▶ Your goal: Give back the records below exactly, omitting the pictures.

** Opening Study material block **

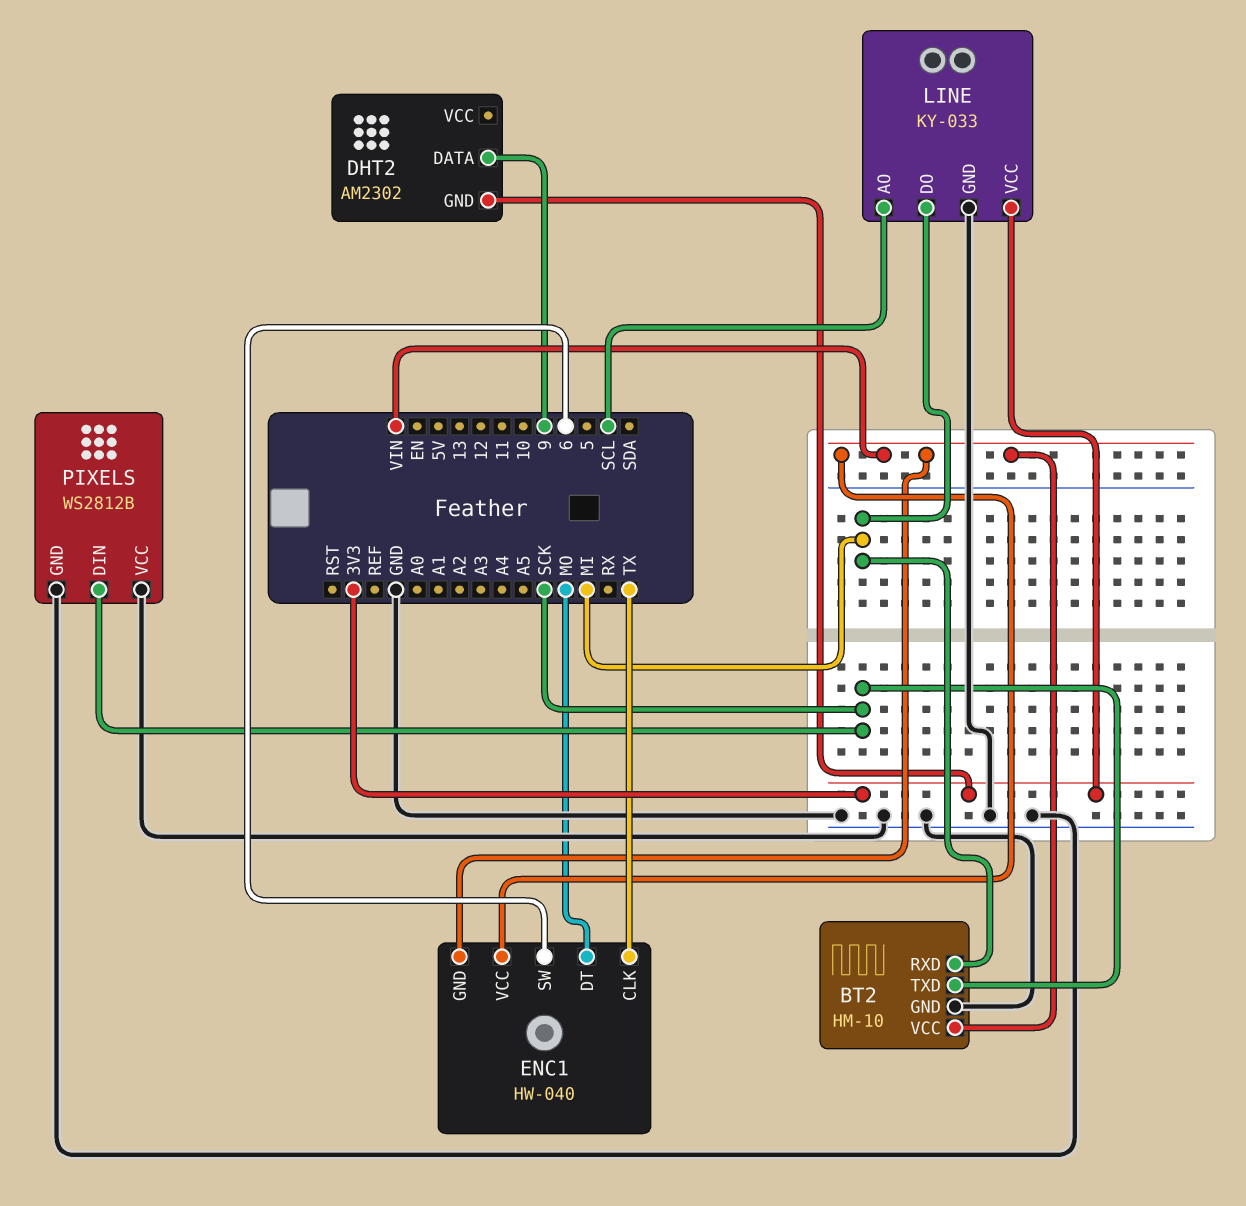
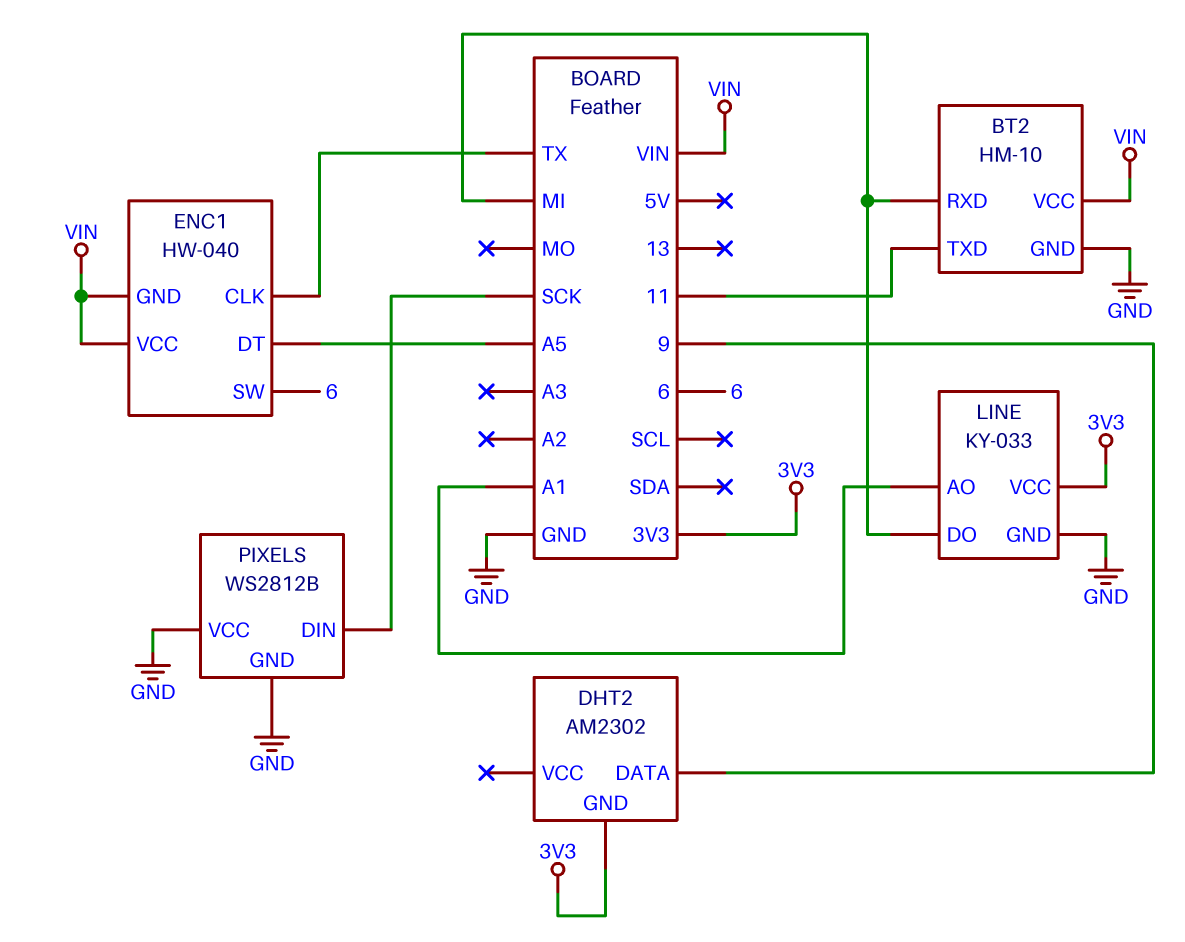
BT2 pin TXD: SCK -> 11
ENC1 pin DT: MO -> A5
LINE pin AO: SCL -> A1

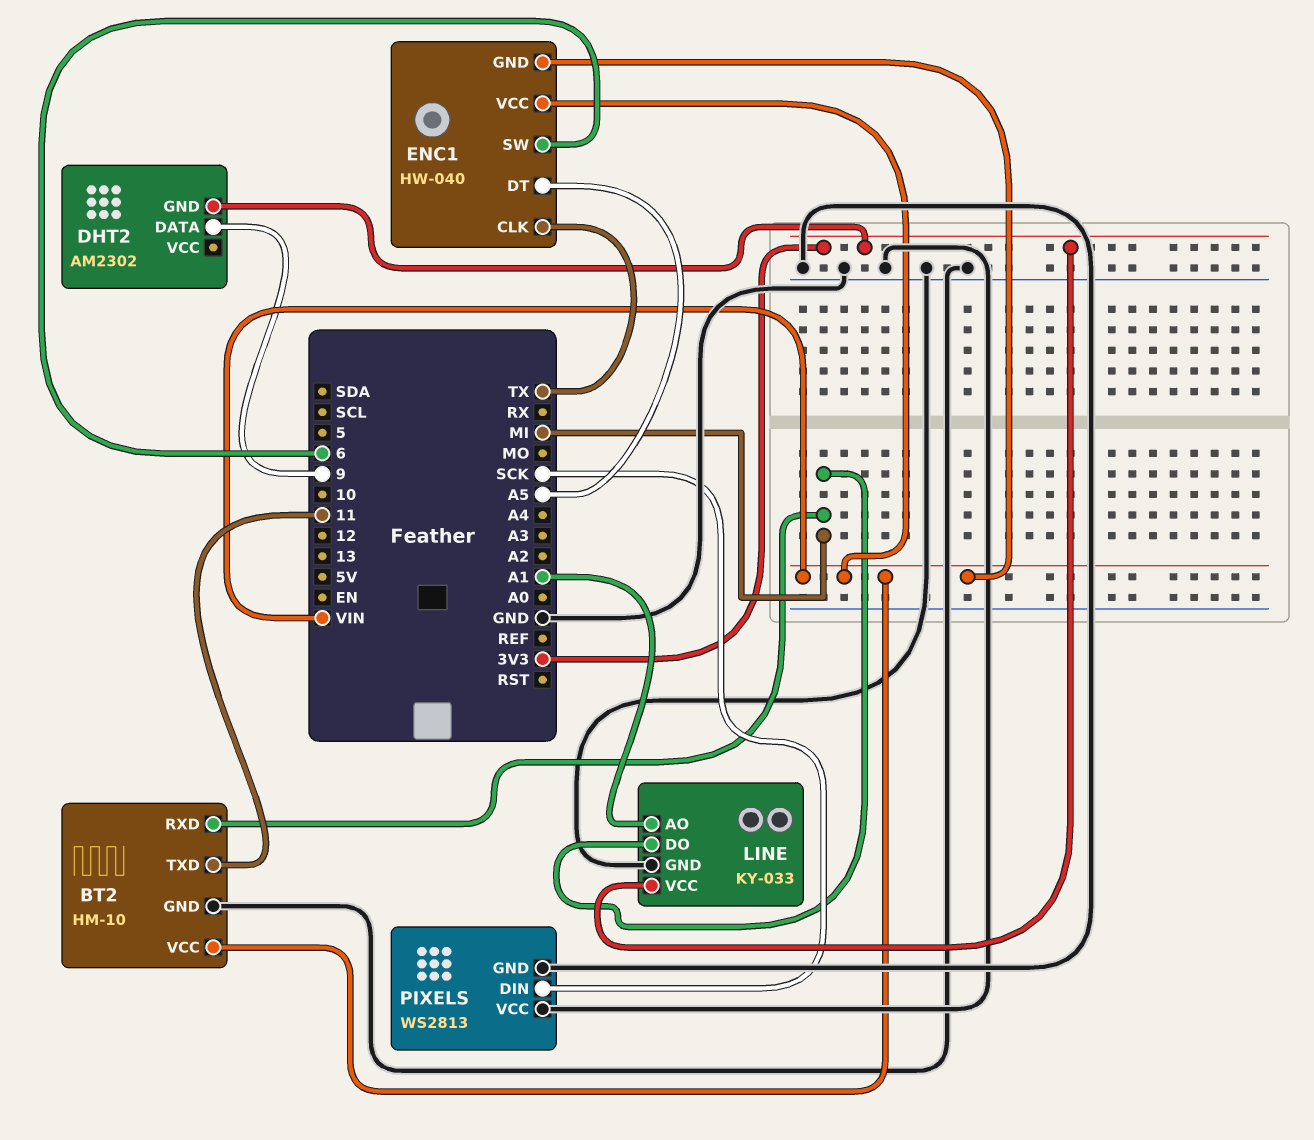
PIXELS: WS2812B -> WS2813

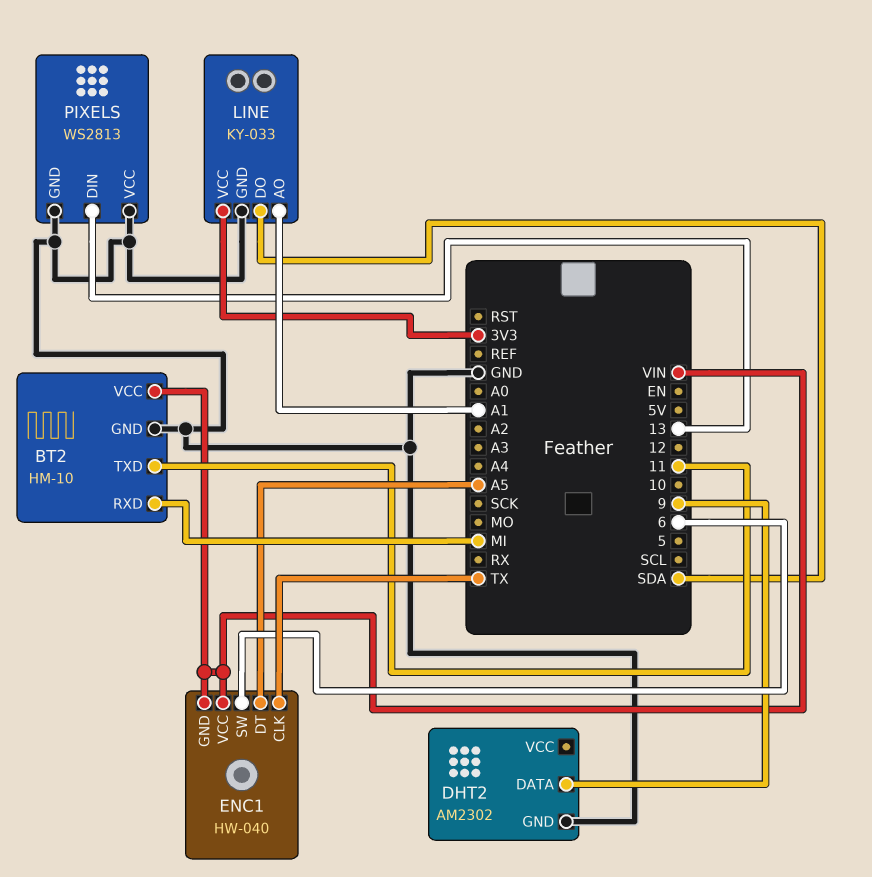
DHT2 pin GND: 3V3 -> GND
LINE pin DO: MI -> SDA
PIXELS pin DIN: SCK -> 13

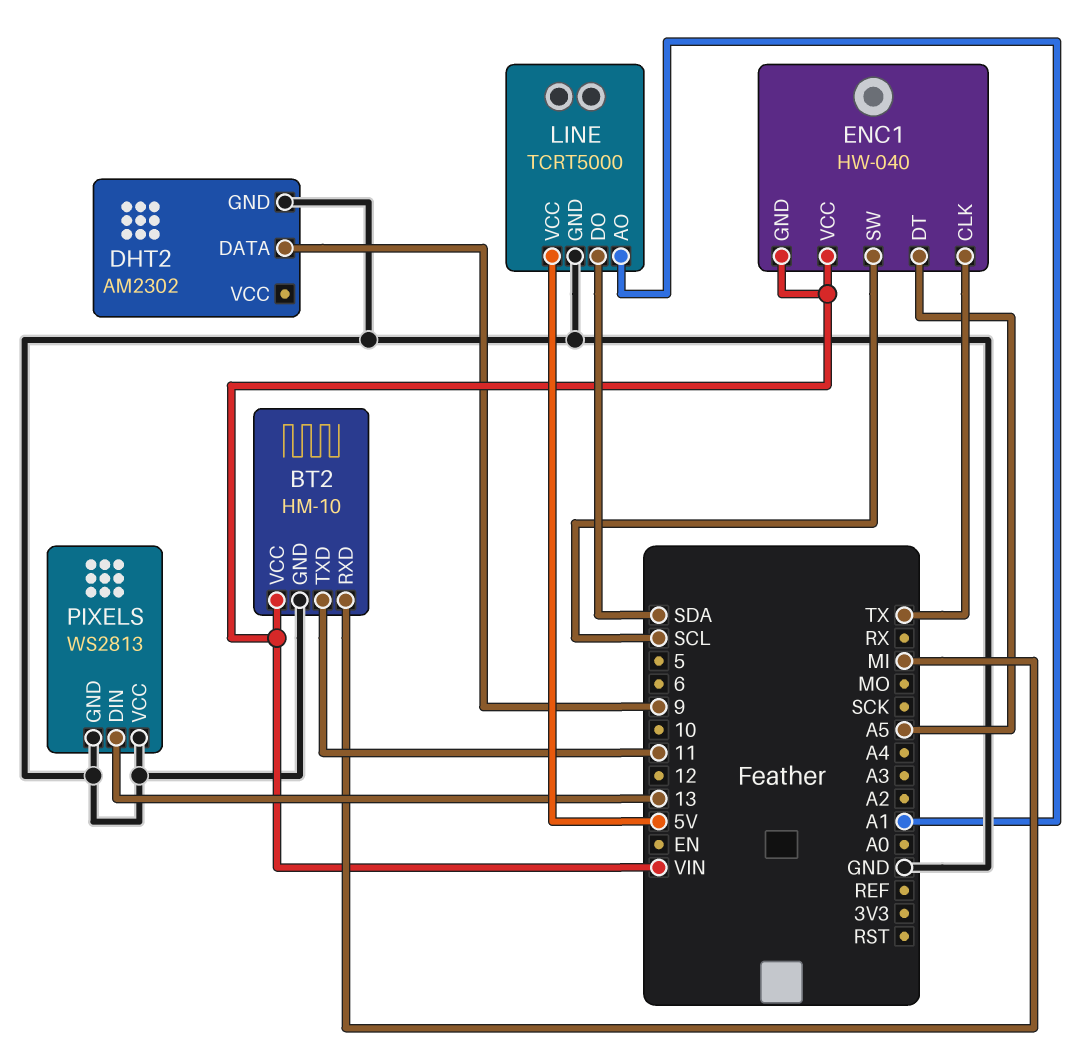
ENC1 pin SW: 6 -> SCL
LINE: KY-033 -> TCRT5000
LINE pin VCC: 3V3 -> 5V

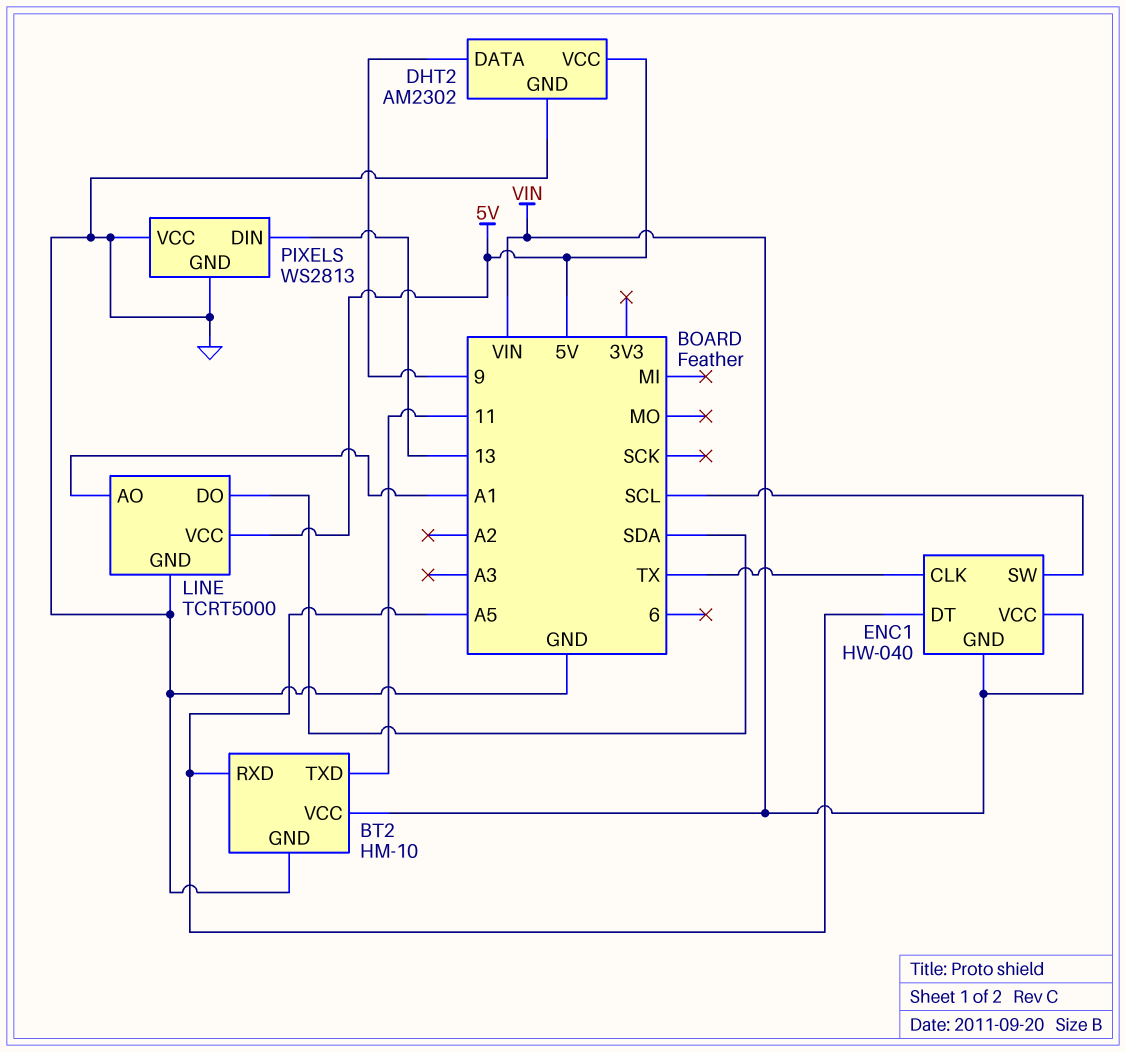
BT2 pin RXD: MI -> A5
DHT2 pin VCC: none -> 5V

** Closing Study material block **

▶ Task response:
BT2 pin TXD: SCK -> 11
ENC1 pin DT: MO -> A5
LINE pin AO: SCL -> A1

PIXELS: WS2812B -> WS2813

DHT2 pin GND: 3V3 -> GND
LINE pin DO: MI -> SDA
PIXELS pin DIN: SCK -> 13

ENC1 pin SW: 6 -> SCL
LINE: KY-033 -> TCRT5000
LINE pin VCC: 3V3 -> 5V

BT2 pin RXD: MI -> A5
DHT2 pin VCC: none -> 5V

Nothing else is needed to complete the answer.